§ WORK INSTRUCTIONS:
The entries below contain a stretch that opens with the line containing "black jar [218,292,285,374]" and closes with the line containing "black teapot [495,453,648,537]"; set down that stretch exactly, both ends included, and nothing else.

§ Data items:
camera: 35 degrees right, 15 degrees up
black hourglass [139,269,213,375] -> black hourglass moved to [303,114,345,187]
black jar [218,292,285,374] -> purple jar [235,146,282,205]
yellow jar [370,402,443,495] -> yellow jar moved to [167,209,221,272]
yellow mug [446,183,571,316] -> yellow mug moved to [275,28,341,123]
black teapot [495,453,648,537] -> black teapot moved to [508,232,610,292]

...

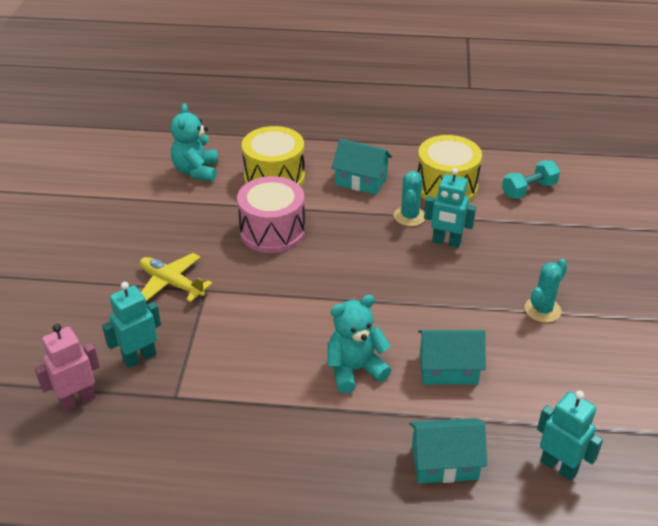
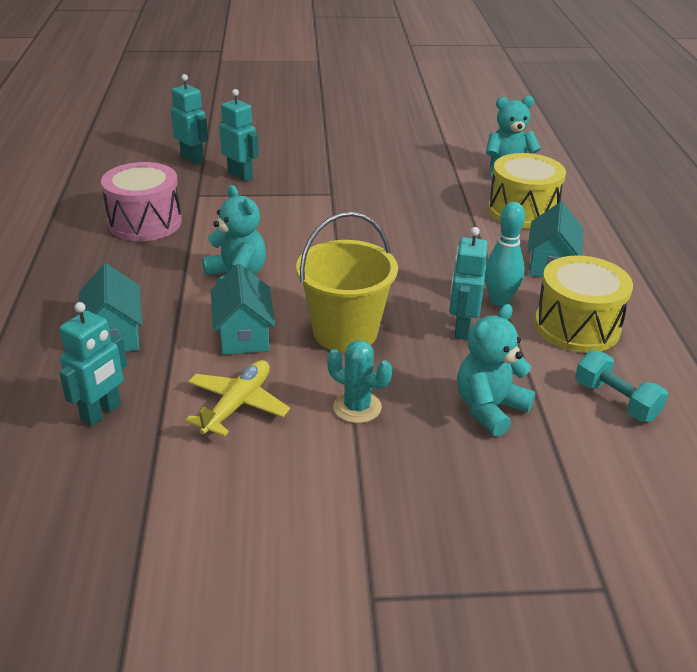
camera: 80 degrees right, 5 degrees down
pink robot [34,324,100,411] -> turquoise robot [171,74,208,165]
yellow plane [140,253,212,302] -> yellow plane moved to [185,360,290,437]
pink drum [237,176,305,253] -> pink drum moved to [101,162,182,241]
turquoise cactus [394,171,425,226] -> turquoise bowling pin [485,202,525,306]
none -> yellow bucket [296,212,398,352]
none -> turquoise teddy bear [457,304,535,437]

§ THE ANSWER:
black jar [218,292,285,374] -> purple jar [235,146,282,205]
yellow jar [370,402,443,495] -> yellow jar moved to [167,209,221,272]
yellow mug [446,183,571,316] -> yellow mug moved to [275,28,341,123]
black teapot [495,453,648,537] -> black teapot moved to [508,232,610,292]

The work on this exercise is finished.